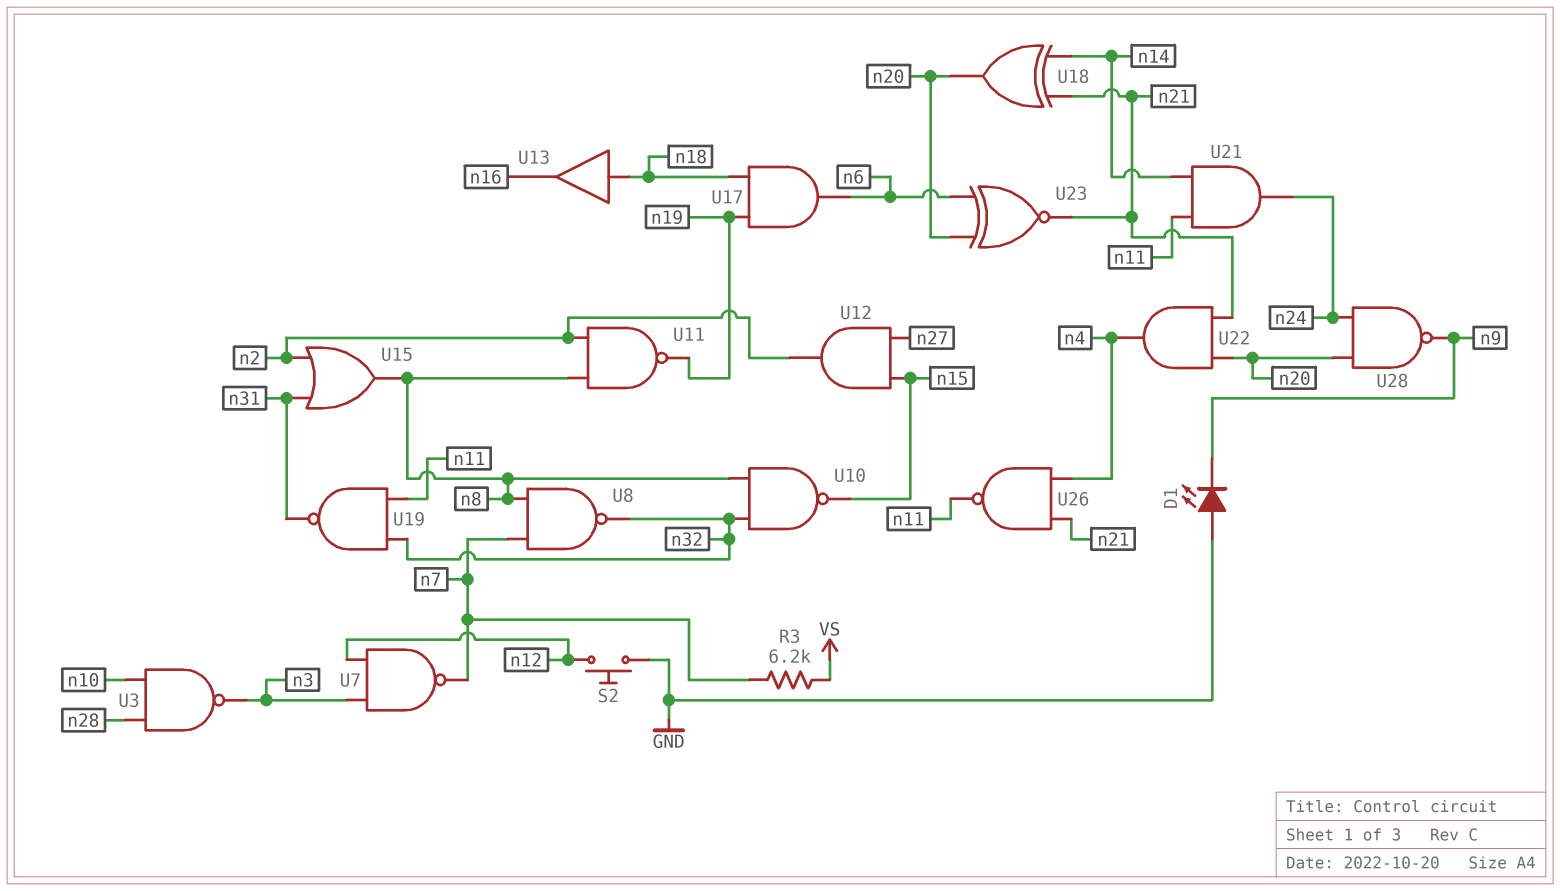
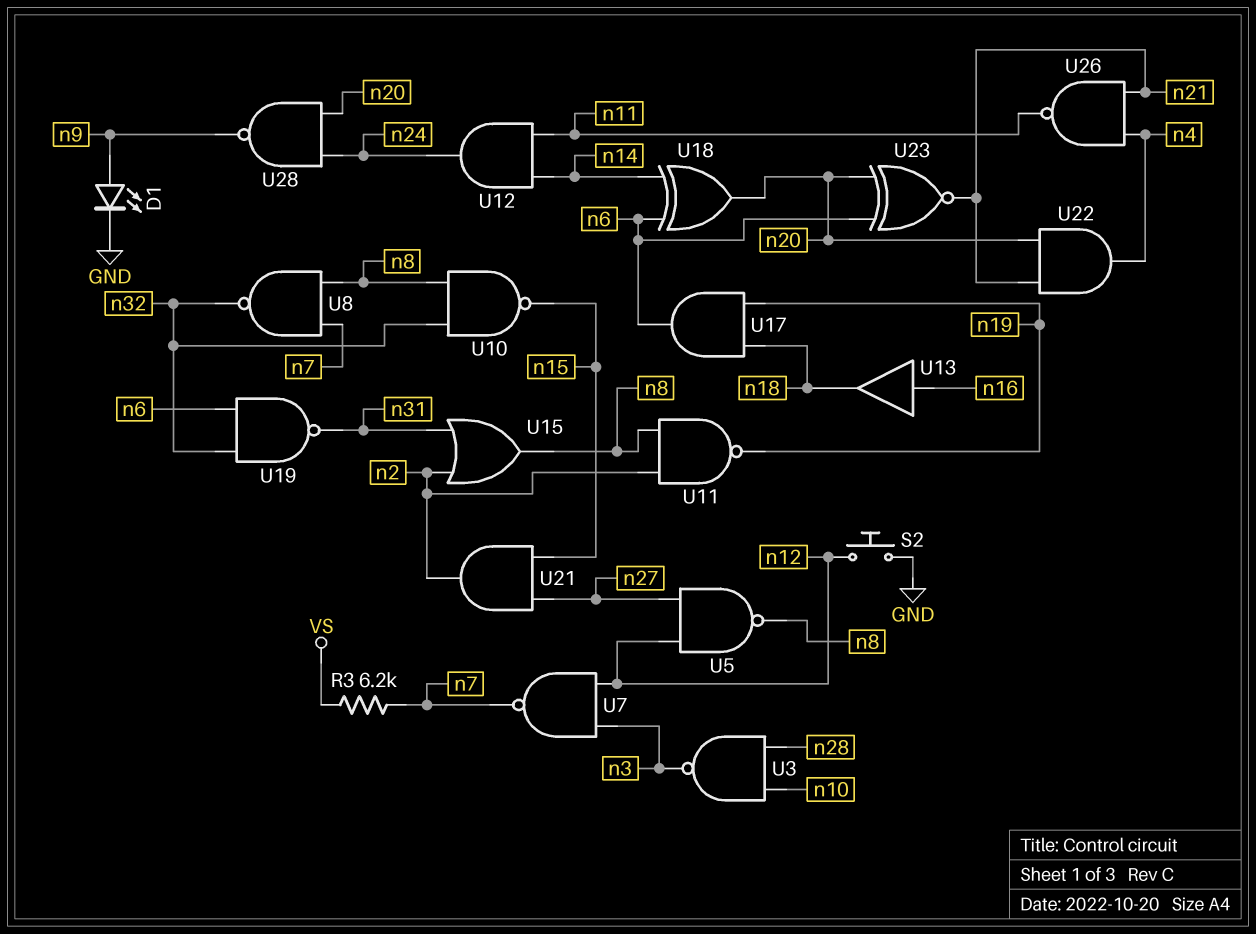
D1: LED (A GND, K n9) -> LED (A n9, K GND)
U5: none -> NAND (in n12, in n27, out n8)
U12: AND (in n15, in n27, out n2) -> AND (in n11, in n14, out n24)
U13: buffer (in n18, out n16) -> buffer (in n16, out n18)
U18: XOR (in n14, in n21, out n20) -> XOR (in n6, in n14, out n20)
U19: NAND (in n11, in n32, out n31) -> NAND (in n6, in n32, out n31)
U21: AND (in n11, in n14, out n24) -> AND (in n15, in n27, out n2)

**EXERCISE DETAILS:** Omit the pictures. Output every record above word for word.

**FINISHED TASK:**
D1: LED (A GND, K n9) -> LED (A n9, K GND)
U5: none -> NAND (in n12, in n27, out n8)
U12: AND (in n15, in n27, out n2) -> AND (in n11, in n14, out n24)
U13: buffer (in n18, out n16) -> buffer (in n16, out n18)
U18: XOR (in n14, in n21, out n20) -> XOR (in n6, in n14, out n20)
U19: NAND (in n11, in n32, out n31) -> NAND (in n6, in n32, out n31)
U21: AND (in n11, in n14, out n24) -> AND (in n15, in n27, out n2)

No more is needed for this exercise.